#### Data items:
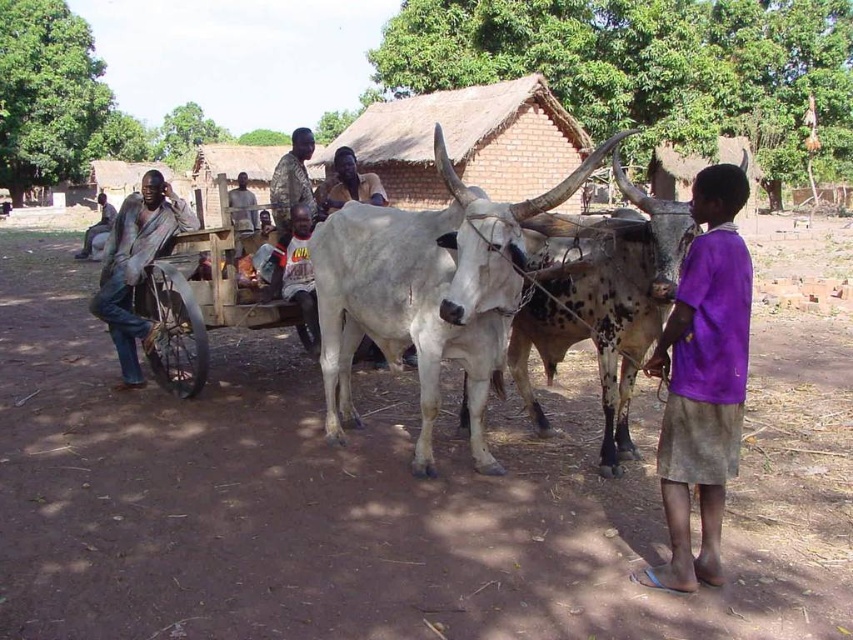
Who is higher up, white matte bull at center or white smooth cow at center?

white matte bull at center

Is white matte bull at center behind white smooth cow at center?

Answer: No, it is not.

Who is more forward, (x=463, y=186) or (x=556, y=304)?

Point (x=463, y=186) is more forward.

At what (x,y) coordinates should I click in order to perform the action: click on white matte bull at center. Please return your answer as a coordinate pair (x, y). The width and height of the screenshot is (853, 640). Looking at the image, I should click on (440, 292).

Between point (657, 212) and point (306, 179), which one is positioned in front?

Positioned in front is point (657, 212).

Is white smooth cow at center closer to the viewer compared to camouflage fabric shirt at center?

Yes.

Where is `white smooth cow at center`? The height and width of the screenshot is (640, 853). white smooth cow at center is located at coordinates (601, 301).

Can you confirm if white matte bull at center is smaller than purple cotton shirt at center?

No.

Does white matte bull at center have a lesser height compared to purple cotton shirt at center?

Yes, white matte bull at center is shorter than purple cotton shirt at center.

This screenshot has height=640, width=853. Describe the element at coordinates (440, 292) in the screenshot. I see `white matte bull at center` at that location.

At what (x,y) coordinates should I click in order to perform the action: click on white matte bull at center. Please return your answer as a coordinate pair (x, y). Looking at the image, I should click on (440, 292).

#### WHAT TO WORK ON:
Please reproduce all of the data above word for word, leaving out the picture.

#### RESULT OF THIS EXERCISE:
Who is higher up, white matte bull at center or white smooth cow at center?

white matte bull at center

Is white matte bull at center behind white smooth cow at center?

Answer: No, it is not.

Who is more forward, (x=463, y=186) or (x=556, y=304)?

Point (x=463, y=186) is more forward.

At what (x,y) coordinates should I click in order to perform the action: click on white matte bull at center. Please return your answer as a coordinate pair (x, y). The width and height of the screenshot is (853, 640). Looking at the image, I should click on (440, 292).

Between point (657, 212) and point (306, 179), which one is positioned in front?

Positioned in front is point (657, 212).

Is white smooth cow at center closer to the viewer compared to camouflage fabric shirt at center?

Yes.

Where is `white smooth cow at center`? The height and width of the screenshot is (640, 853). white smooth cow at center is located at coordinates (601, 301).

Can you confirm if white matte bull at center is smaller than purple cotton shirt at center?

No.

Does white matte bull at center have a lesser height compared to purple cotton shirt at center?

Yes, white matte bull at center is shorter than purple cotton shirt at center.

This screenshot has height=640, width=853. Describe the element at coordinates (440, 292) in the screenshot. I see `white matte bull at center` at that location.

At what (x,y) coordinates should I click in order to perform the action: click on white matte bull at center. Please return your answer as a coordinate pair (x, y). Looking at the image, I should click on (440, 292).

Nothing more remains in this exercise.